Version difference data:
_ _ _ _ _ _ _

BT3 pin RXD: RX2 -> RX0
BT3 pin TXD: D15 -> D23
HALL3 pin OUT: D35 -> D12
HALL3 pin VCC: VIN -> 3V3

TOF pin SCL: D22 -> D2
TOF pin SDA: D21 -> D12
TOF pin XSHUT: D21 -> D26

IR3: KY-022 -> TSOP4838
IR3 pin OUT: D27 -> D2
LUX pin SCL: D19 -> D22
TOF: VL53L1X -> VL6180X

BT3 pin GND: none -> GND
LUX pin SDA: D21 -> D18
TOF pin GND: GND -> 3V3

_ _ _ _ _ _ _

TASK INSTRUCTIONS: Restate each line above word for word.

ANSWER TO THE EXERCISE:
BT3 pin RXD: RX2 -> RX0
BT3 pin TXD: D15 -> D23
HALL3 pin OUT: D35 -> D12
HALL3 pin VCC: VIN -> 3V3

TOF pin SCL: D22 -> D2
TOF pin SDA: D21 -> D12
TOF pin XSHUT: D21 -> D26

IR3: KY-022 -> TSOP4838
IR3 pin OUT: D27 -> D2
LUX pin SCL: D19 -> D22
TOF: VL53L1X -> VL6180X

BT3 pin GND: none -> GND
LUX pin SDA: D21 -> D18
TOF pin GND: GND -> 3V3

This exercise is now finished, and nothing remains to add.